List each line of the entries below that contains the string "Transcribe". Case matters.
>> Begin
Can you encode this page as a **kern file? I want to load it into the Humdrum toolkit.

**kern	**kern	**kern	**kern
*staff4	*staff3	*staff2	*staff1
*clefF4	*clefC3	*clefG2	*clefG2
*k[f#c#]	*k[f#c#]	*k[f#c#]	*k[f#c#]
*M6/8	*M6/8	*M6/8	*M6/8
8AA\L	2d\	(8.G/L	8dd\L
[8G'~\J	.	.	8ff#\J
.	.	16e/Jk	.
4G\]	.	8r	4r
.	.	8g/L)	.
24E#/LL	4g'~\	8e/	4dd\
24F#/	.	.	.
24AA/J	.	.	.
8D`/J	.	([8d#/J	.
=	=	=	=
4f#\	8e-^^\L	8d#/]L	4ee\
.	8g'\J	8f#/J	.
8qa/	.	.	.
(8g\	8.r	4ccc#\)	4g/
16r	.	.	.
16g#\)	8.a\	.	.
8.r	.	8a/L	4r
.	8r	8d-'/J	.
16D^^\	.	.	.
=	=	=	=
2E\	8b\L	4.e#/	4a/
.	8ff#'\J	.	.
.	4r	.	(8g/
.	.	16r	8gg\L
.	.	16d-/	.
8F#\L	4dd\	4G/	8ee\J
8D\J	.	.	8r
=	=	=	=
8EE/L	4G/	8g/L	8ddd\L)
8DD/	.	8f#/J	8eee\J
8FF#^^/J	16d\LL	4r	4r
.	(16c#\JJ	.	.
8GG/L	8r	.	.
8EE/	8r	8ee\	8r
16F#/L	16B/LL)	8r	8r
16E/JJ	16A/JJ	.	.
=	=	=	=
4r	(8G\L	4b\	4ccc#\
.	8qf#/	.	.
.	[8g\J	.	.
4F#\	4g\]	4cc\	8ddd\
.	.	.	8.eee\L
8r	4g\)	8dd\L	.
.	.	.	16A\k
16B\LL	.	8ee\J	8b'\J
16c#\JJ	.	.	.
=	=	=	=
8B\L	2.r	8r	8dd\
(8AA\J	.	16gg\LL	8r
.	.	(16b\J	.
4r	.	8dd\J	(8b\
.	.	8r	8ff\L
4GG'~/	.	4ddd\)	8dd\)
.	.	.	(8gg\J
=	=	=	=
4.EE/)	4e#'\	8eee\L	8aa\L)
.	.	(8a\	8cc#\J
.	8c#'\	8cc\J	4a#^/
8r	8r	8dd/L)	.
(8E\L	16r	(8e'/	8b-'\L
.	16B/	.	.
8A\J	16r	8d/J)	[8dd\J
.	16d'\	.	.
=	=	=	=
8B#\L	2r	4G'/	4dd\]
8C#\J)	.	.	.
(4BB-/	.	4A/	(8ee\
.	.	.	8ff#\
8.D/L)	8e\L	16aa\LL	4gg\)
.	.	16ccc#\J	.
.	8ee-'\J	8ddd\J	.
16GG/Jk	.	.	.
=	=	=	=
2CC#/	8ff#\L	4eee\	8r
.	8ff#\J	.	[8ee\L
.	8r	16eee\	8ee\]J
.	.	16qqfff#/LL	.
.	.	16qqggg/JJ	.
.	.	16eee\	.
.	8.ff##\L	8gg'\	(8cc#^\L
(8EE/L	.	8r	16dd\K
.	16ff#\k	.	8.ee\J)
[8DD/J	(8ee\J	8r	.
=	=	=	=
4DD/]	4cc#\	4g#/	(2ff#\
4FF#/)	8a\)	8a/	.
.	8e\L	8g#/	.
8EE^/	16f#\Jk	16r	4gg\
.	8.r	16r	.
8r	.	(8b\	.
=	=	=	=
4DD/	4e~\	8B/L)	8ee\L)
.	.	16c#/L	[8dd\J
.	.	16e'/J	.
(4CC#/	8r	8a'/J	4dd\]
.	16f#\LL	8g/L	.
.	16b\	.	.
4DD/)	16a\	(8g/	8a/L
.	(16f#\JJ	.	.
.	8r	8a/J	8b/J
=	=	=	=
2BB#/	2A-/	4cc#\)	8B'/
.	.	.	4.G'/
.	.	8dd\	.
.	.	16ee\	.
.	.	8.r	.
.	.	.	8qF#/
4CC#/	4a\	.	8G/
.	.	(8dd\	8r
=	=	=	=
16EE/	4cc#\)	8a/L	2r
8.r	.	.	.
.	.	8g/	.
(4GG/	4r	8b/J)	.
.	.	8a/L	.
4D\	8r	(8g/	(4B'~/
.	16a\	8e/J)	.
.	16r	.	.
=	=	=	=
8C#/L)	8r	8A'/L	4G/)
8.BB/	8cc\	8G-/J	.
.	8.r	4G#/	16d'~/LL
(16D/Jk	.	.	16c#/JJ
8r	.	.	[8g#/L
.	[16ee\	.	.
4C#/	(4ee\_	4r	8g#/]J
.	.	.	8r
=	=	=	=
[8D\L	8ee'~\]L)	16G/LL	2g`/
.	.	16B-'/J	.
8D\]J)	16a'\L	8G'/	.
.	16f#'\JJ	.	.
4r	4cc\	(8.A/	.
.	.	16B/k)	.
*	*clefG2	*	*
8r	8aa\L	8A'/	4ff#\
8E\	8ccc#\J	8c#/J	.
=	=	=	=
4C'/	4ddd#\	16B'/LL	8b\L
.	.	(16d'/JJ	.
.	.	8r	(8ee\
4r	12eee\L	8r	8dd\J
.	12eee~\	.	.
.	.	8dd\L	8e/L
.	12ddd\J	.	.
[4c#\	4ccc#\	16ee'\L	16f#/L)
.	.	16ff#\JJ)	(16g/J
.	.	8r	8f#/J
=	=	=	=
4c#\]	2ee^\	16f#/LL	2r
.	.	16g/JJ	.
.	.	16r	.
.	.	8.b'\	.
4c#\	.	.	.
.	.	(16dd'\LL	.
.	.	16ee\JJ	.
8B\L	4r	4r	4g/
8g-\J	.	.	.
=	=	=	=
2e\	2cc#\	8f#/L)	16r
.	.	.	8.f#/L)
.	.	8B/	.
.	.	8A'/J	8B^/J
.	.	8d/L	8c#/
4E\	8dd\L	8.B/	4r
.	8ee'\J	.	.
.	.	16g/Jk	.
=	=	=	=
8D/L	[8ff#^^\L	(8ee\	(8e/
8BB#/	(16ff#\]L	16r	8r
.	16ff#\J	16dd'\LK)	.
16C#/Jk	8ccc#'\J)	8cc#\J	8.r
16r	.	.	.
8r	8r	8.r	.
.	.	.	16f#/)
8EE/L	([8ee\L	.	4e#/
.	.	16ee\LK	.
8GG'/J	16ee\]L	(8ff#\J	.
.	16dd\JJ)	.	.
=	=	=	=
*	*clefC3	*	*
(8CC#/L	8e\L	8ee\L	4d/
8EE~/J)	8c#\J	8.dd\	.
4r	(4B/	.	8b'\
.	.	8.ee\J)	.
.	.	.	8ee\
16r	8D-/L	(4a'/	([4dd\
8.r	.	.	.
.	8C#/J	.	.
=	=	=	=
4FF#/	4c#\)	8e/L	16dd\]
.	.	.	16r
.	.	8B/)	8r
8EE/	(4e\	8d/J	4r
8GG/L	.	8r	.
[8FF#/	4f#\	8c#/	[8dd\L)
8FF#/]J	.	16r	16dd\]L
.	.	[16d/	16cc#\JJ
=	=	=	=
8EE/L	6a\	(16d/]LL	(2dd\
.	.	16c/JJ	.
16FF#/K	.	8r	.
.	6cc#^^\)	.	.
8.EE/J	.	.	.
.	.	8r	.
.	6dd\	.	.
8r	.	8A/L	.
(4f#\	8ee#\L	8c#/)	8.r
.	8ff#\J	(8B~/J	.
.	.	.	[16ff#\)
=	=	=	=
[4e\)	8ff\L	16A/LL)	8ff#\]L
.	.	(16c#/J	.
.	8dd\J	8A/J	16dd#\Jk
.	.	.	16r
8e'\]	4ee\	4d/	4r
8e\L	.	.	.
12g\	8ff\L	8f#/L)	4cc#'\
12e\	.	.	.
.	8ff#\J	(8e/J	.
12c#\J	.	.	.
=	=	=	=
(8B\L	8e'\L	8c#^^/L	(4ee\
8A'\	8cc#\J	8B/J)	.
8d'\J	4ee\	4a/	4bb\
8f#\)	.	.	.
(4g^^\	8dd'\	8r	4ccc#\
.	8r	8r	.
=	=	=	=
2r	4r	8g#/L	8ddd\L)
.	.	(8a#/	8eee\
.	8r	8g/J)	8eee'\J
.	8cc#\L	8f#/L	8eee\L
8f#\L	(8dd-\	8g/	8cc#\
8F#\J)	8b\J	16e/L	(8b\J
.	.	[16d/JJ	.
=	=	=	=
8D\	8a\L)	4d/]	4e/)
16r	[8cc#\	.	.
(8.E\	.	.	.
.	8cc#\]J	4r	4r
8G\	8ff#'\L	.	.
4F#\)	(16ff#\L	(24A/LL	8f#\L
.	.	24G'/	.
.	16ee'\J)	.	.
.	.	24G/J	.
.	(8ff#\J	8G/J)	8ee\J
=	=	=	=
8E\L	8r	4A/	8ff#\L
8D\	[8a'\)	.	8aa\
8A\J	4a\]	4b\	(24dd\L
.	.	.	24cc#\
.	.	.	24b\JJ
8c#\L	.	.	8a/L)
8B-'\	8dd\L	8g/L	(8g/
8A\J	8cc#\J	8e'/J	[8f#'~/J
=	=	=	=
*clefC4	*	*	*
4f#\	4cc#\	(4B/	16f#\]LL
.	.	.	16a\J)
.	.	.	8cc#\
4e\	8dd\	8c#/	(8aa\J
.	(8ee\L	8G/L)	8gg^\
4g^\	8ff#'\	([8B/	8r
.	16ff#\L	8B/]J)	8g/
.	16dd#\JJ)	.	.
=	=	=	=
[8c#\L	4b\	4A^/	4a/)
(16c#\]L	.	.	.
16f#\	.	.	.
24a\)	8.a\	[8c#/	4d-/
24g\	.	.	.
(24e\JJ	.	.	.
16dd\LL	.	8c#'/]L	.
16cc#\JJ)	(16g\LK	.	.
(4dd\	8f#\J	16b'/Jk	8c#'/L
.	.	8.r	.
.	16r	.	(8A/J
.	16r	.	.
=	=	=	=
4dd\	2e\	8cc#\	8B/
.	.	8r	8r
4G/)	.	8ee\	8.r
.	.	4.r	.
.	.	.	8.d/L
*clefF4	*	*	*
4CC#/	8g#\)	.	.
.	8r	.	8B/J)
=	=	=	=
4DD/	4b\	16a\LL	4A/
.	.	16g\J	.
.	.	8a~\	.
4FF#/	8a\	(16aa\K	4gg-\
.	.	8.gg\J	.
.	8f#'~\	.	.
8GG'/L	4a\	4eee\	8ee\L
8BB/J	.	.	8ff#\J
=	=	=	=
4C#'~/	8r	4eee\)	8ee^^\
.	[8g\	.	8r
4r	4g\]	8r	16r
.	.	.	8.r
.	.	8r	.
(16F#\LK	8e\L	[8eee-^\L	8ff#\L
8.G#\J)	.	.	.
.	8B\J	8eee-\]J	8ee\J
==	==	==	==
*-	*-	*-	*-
>> End
>> Begin
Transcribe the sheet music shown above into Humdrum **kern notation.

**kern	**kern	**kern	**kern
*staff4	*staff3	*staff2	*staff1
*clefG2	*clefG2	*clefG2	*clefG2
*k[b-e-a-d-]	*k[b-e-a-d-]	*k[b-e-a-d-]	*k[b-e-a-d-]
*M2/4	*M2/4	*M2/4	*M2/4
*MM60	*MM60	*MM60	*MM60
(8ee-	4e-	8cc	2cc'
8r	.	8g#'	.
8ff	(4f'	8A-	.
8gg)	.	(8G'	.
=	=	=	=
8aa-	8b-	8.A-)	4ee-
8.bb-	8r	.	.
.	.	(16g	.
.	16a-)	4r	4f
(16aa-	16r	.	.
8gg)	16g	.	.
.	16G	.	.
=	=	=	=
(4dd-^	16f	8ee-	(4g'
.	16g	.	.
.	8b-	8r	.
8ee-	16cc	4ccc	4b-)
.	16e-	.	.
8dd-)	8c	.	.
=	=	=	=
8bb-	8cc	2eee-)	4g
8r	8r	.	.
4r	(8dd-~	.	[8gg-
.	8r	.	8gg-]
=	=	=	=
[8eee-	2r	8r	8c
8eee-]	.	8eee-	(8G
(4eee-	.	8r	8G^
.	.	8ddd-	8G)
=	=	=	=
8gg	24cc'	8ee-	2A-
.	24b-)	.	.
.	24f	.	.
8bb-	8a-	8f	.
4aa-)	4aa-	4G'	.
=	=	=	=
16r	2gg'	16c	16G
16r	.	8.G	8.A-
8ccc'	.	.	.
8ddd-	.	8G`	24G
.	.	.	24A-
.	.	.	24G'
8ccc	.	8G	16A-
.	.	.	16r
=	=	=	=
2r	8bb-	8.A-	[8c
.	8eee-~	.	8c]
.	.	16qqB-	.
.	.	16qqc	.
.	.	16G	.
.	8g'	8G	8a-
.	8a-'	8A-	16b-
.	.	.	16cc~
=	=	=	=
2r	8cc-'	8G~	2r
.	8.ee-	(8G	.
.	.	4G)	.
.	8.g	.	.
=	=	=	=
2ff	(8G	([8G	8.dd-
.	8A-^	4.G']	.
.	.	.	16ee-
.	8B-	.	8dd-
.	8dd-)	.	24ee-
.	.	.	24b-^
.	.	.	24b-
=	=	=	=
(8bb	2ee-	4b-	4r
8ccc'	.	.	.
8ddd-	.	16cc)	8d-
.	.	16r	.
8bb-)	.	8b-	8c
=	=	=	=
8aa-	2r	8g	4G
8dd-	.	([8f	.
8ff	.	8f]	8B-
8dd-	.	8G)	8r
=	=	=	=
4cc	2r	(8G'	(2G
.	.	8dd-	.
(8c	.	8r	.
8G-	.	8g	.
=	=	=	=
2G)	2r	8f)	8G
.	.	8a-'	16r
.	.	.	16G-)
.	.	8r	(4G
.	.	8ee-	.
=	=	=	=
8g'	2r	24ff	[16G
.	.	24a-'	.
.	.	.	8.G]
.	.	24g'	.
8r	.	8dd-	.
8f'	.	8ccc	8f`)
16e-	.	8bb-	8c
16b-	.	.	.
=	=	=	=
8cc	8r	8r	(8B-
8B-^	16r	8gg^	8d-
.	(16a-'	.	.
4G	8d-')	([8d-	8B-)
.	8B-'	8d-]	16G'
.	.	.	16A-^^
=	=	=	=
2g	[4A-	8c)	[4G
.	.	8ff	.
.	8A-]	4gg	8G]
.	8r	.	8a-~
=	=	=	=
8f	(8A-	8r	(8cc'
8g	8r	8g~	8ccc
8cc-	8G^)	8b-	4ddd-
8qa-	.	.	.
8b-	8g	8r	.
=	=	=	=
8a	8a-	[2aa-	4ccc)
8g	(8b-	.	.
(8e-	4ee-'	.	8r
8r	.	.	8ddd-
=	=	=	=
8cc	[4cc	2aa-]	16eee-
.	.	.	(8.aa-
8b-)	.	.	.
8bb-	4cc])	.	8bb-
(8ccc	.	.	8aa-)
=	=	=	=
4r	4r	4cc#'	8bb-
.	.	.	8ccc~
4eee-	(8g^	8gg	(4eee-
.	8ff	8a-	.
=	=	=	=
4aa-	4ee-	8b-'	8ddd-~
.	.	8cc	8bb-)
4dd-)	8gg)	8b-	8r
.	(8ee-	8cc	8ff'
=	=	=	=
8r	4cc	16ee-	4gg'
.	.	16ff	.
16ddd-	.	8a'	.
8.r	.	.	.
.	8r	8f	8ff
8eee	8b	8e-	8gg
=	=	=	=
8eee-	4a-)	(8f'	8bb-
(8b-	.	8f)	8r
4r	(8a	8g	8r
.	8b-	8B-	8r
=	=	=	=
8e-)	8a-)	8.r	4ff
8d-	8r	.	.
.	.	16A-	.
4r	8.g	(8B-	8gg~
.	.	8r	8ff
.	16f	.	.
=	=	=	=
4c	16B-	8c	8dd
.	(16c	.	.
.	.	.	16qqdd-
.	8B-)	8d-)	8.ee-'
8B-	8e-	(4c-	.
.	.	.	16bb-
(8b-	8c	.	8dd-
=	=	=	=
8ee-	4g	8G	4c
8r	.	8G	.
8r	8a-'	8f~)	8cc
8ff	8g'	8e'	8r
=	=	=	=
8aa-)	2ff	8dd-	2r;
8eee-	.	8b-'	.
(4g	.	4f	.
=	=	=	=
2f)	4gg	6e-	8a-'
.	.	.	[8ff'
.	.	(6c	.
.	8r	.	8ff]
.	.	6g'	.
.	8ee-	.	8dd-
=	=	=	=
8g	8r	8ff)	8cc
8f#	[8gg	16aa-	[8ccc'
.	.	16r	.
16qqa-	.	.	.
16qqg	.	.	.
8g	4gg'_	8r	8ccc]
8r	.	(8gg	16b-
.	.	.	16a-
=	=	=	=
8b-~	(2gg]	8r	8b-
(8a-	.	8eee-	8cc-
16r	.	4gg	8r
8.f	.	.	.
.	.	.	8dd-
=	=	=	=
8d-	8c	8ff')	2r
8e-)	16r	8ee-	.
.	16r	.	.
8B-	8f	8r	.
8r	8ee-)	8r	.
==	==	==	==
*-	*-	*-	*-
>> End
>> Begin
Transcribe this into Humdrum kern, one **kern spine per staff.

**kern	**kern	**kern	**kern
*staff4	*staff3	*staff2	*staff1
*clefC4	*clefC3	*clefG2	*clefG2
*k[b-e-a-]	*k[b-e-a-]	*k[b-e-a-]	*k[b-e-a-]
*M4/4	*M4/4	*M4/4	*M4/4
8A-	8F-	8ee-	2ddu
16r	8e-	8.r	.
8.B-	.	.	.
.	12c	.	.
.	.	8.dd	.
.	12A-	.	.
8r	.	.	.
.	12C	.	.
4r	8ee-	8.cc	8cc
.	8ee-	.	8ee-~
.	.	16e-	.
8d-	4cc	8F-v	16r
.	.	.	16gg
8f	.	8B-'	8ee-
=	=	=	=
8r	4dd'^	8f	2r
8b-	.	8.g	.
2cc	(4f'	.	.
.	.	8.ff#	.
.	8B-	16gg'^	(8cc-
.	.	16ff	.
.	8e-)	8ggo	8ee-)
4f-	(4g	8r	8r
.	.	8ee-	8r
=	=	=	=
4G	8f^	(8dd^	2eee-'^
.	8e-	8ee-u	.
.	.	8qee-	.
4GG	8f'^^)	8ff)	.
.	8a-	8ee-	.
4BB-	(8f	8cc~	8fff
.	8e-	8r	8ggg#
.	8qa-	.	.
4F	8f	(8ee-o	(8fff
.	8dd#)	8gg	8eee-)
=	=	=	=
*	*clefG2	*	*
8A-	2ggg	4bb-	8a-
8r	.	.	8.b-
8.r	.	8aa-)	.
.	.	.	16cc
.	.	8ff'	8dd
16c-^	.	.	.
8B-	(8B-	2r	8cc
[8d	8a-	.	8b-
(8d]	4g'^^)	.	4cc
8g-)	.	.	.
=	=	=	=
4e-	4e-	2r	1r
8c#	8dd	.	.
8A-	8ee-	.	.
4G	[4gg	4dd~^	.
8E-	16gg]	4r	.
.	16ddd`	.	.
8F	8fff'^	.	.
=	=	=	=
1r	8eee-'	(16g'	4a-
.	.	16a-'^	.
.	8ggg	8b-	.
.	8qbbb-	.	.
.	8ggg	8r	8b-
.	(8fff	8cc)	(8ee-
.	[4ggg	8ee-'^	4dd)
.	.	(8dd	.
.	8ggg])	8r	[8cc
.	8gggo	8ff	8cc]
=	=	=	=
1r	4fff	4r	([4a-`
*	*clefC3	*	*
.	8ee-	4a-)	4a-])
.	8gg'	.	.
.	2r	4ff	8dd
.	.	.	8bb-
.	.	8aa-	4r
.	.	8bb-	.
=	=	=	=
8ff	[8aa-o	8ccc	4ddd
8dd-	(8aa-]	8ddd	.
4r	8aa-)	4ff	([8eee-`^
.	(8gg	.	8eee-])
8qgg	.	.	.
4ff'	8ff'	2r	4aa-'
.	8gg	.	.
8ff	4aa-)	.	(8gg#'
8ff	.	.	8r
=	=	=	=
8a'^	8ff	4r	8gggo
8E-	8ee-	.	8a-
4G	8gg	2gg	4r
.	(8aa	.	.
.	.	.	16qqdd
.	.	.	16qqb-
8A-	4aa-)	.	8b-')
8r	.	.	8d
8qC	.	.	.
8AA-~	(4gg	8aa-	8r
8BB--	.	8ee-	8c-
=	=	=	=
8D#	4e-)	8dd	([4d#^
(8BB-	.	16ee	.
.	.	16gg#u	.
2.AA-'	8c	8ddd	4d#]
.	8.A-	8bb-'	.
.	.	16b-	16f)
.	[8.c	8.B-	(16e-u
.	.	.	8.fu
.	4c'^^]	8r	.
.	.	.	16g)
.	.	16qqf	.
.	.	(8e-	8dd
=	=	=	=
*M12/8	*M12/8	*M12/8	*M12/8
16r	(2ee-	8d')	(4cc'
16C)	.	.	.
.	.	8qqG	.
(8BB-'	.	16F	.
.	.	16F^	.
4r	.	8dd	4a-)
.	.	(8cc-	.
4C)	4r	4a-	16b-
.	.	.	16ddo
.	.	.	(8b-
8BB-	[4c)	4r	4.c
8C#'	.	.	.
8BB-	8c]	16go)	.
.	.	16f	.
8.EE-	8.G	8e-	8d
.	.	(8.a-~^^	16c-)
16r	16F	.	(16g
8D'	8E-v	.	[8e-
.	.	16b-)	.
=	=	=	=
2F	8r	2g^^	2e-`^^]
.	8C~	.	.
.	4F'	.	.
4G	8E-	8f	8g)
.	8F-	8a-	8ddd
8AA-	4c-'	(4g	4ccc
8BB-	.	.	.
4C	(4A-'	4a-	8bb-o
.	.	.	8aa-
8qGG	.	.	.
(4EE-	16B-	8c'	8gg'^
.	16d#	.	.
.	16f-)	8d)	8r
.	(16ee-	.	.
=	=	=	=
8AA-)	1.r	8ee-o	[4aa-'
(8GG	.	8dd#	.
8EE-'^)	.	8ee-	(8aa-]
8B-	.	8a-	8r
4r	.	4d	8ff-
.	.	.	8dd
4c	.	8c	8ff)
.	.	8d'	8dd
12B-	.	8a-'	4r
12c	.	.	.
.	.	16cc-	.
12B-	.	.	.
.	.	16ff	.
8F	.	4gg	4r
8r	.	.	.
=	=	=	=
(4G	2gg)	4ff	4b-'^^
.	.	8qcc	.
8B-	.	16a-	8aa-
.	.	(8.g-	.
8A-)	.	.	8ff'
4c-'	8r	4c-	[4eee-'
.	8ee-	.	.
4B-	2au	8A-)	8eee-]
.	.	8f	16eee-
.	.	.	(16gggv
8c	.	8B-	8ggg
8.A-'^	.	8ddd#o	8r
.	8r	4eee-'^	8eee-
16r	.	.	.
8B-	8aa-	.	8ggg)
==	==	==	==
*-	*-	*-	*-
>> End
(Response to this exercise)
Transcribe the sheet music shown above into Humdrum **kern notation.
Transcribe this into Humdrum kern, one **kern spine per staff.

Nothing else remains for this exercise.